> _DIRECTIONS_:
Each line of the listing that includes the string "brick" is to be identified and copied.

> _DATA EXCERPT_:

=== Section Start ===

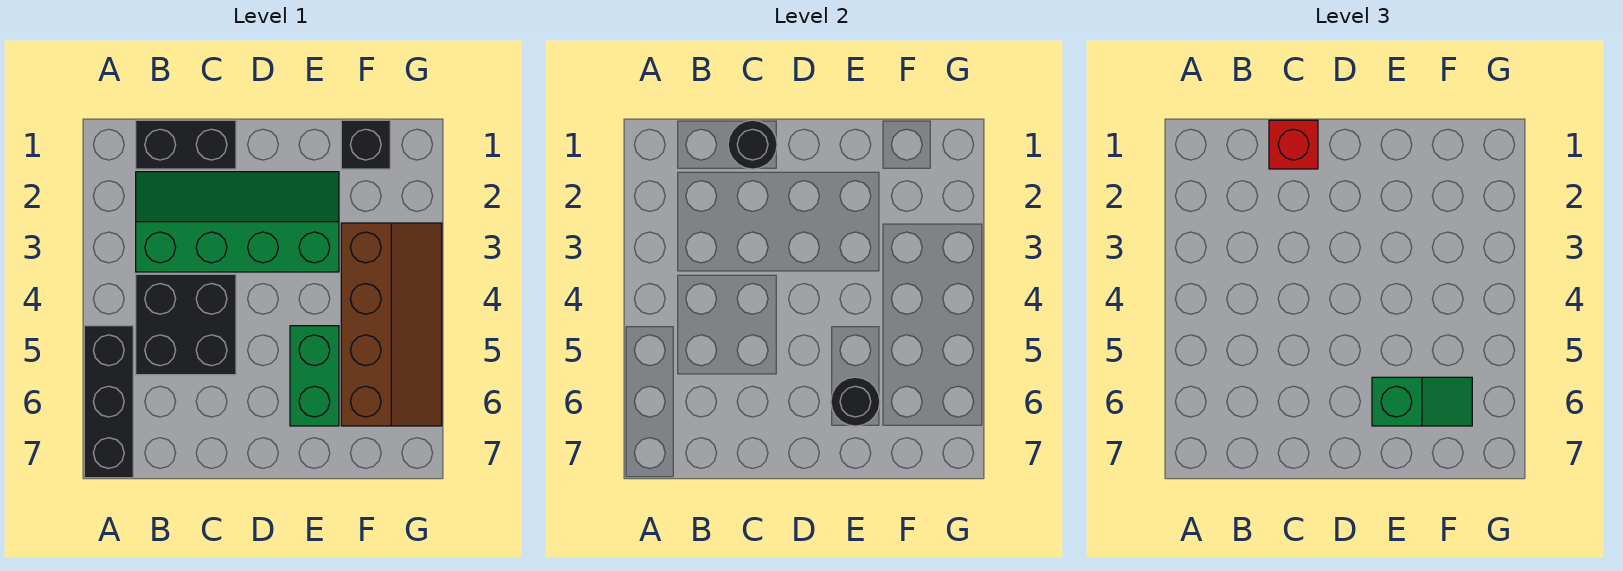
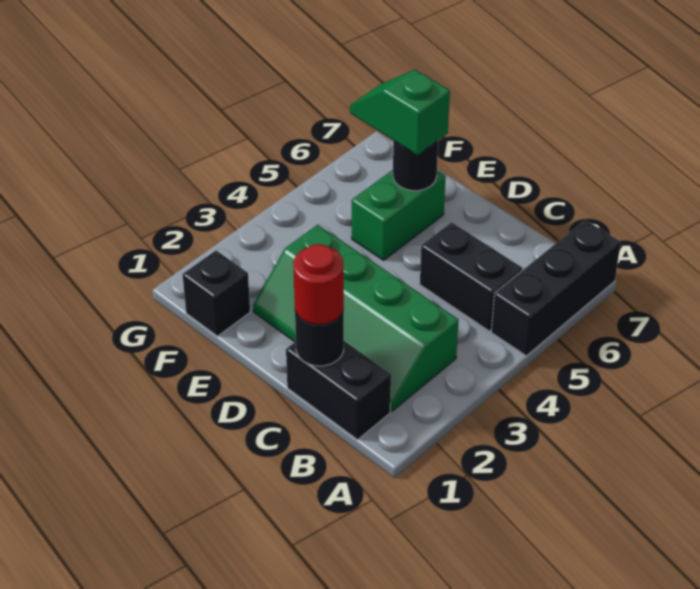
black brick B4:C5 level 1 -> black brick B5:C5 level 1
red brick C1 level 3 -> red round brick C1 level 3
brown slope F3:G6 level 1 top F -> none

=== Section End ===

> _ANSWER BELOW_:
black brick B4:C5 level 1 -> black brick B5:C5 level 1
red brick C1 level 3 -> red round brick C1 level 3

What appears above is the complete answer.